— Supplied information —

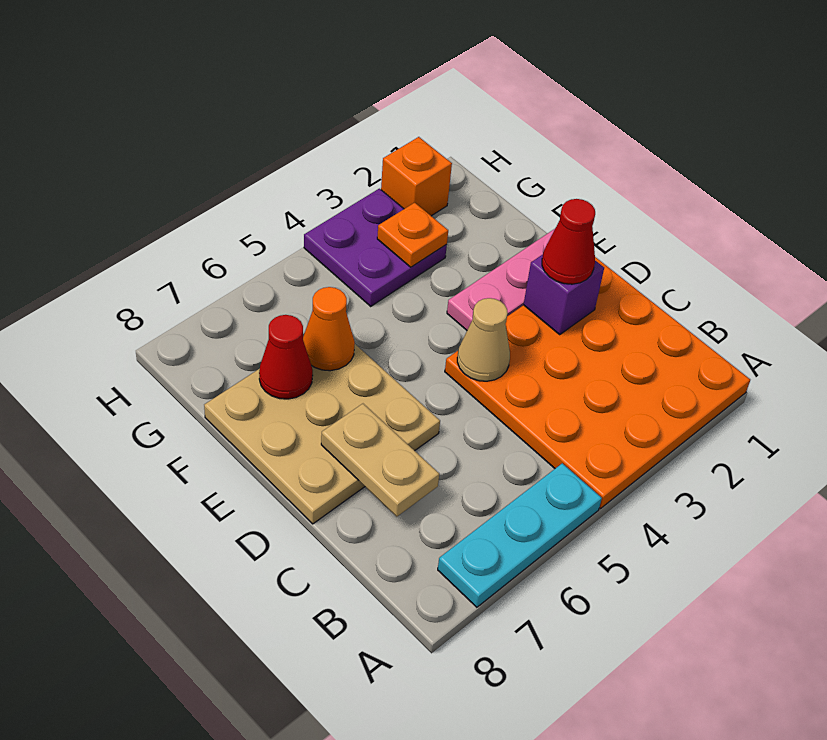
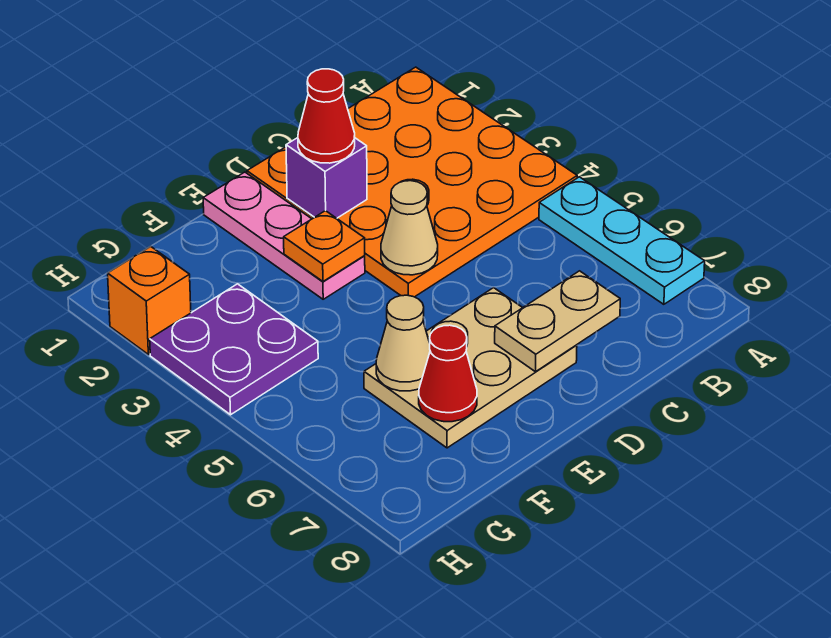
tan plate D6:F8 level 1 -> tan plate D6:F7 level 1
orange cone F6 level 2 -> tan cone F6 level 2
orange plate G3 level 2 -> orange plate E3 level 2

— Directions —
Set down the complete material exactly, but do not include the images.

— Answer space —
tan plate D6:F8 level 1 -> tan plate D6:F7 level 1
orange cone F6 level 2 -> tan cone F6 level 2
orange plate G3 level 2 -> orange plate E3 level 2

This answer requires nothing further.